Output the opening lines of the records exactly. End with the line that contains "R1: 1.5k (5V, RESET) -> 1.5k (GND, RESET)".

[Exercise materials — start]

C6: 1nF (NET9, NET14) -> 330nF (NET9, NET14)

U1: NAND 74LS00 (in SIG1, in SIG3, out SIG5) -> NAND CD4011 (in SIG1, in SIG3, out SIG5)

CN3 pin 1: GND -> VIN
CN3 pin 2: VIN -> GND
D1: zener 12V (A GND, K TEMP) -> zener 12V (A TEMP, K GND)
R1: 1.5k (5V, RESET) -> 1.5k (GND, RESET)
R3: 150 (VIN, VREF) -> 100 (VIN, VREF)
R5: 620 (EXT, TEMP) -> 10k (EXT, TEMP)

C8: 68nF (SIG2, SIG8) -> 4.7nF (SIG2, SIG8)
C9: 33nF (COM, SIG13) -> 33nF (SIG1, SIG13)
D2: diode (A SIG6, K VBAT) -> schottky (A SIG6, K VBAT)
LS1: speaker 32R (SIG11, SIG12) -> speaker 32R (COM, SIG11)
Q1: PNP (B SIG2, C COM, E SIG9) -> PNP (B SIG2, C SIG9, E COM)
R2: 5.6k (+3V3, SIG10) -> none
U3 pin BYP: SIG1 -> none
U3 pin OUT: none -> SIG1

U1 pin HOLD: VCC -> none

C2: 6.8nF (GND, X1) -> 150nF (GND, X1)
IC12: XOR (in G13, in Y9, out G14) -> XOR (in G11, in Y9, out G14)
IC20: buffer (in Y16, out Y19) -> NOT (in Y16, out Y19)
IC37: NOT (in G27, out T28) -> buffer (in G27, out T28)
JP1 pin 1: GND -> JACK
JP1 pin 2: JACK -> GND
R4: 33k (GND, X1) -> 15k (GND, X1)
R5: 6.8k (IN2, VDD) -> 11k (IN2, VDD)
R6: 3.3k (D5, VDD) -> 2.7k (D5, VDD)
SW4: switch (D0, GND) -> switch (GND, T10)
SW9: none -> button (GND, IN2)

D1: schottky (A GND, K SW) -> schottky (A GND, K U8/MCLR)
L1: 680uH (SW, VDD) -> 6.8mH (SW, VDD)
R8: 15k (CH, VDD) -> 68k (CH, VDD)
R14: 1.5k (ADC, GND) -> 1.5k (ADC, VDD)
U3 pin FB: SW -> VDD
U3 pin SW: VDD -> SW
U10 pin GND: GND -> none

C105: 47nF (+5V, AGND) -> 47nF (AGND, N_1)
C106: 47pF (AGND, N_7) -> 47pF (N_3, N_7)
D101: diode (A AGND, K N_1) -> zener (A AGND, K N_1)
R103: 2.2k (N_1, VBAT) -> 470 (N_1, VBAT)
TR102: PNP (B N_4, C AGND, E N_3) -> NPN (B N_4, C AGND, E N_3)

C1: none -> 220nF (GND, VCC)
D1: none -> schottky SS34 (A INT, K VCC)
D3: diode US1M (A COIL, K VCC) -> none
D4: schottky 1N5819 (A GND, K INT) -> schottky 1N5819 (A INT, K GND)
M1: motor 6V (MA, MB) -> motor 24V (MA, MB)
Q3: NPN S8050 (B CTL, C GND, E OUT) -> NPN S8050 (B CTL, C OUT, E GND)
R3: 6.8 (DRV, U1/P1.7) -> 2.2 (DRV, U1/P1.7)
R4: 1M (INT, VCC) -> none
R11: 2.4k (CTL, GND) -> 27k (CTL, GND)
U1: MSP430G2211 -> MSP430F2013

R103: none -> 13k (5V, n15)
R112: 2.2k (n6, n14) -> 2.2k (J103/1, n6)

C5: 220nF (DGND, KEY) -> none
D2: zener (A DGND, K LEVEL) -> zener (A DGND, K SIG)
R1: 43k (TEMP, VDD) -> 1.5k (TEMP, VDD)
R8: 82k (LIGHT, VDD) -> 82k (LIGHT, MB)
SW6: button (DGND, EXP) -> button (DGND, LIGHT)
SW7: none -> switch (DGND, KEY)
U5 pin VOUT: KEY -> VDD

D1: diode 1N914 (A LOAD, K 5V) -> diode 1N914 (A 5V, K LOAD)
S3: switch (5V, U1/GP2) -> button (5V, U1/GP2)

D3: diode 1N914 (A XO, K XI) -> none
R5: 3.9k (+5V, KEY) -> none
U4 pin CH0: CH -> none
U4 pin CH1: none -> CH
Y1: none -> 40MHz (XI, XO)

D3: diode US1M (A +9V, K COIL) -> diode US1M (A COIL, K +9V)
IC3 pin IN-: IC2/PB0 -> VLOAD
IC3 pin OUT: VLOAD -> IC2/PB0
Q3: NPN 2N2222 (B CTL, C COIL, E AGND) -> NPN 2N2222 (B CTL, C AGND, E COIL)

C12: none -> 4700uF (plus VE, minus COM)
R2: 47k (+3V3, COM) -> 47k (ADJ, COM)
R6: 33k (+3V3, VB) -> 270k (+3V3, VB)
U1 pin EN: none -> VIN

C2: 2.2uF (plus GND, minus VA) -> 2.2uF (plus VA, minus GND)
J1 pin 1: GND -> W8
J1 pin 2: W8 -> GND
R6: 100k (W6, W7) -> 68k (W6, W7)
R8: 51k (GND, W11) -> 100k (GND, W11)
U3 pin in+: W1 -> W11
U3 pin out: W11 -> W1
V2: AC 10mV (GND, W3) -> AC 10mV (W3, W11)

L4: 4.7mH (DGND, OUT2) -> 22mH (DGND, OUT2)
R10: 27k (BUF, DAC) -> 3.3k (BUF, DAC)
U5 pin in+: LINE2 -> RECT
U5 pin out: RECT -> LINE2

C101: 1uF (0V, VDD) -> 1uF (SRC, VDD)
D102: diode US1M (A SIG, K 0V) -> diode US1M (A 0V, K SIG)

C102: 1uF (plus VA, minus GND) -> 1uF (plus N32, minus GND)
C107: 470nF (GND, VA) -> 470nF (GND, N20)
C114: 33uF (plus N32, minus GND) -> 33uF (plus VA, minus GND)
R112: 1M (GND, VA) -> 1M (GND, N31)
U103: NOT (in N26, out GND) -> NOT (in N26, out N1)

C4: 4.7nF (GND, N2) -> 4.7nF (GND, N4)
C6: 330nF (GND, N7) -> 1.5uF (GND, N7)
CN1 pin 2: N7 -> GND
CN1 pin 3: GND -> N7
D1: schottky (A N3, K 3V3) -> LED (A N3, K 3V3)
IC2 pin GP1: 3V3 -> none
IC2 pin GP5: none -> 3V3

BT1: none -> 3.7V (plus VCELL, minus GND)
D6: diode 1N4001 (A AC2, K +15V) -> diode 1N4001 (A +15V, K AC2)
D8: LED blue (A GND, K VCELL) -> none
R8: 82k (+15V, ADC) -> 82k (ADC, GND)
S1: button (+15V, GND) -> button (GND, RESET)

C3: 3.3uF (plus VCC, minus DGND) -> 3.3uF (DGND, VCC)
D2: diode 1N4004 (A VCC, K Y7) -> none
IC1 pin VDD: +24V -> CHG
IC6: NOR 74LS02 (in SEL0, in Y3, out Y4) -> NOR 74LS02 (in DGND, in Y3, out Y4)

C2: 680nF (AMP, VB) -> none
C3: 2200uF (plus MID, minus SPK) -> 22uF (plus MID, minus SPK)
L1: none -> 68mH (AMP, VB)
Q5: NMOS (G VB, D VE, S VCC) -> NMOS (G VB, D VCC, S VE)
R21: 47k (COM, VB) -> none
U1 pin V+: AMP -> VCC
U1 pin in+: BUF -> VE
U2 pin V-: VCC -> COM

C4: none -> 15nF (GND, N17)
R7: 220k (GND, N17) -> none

[Exercise materials — finish]

• Answer for this exercise:
C6: 1nF (NET9, NET14) -> 330nF (NET9, NET14)

U1: NAND 74LS00 (in SIG1, in SIG3, out SIG5) -> NAND CD4011 (in SIG1, in SIG3, out SIG5)

CN3 pin 1: GND -> VIN
CN3 pin 2: VIN -> GND
D1: zener 12V (A GND, K TEMP) -> zener 12V (A TEMP, K GND)
R1: 1.5k (5V, RESET) -> 1.5k (GND, RESET)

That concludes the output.